Scene difference descriptions:
□ □ □ □ □ □ □
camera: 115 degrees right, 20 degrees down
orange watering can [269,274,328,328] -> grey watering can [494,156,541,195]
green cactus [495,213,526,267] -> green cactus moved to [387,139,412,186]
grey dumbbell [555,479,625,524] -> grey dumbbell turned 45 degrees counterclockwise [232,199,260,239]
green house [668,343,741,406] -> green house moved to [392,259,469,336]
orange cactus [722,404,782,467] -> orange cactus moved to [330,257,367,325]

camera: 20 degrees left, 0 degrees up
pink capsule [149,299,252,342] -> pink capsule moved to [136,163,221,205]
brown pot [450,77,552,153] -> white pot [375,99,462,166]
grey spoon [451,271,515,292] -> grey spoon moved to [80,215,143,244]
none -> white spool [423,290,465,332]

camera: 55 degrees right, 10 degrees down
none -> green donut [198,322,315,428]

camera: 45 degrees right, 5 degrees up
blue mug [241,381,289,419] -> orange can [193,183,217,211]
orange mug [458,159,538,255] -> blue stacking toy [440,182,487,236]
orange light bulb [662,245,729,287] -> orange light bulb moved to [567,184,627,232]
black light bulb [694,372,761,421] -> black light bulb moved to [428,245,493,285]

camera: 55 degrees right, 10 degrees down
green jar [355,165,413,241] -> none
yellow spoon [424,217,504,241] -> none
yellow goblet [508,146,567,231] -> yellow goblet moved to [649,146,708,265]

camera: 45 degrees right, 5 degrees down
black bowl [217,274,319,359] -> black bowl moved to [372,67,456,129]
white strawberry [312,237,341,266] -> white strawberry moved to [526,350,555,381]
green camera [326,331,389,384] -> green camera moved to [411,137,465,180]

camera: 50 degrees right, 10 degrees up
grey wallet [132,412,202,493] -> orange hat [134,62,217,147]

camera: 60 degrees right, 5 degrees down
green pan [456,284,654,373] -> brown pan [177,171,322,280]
□ □ □ □ □ □ □
TASK INSTRUCTIONS ▸ There is a line above that contains "yellow spoon [424,217,504,241] -> none". Copy it and all later lines through the last, exactly, and leave out the rest.

THE ANSWER ▸
yellow spoon [424,217,504,241] -> none
yellow goblet [508,146,567,231] -> yellow goblet moved to [649,146,708,265]

camera: 45 degrees right, 5 degrees down
black bowl [217,274,319,359] -> black bowl moved to [372,67,456,129]
white strawberry [312,237,341,266] -> white strawberry moved to [526,350,555,381]
green camera [326,331,389,384] -> green camera moved to [411,137,465,180]

camera: 50 degrees right, 10 degrees up
grey wallet [132,412,202,493] -> orange hat [134,62,217,147]

camera: 60 degrees right, 5 degrees down
green pan [456,284,654,373] -> brown pan [177,171,322,280]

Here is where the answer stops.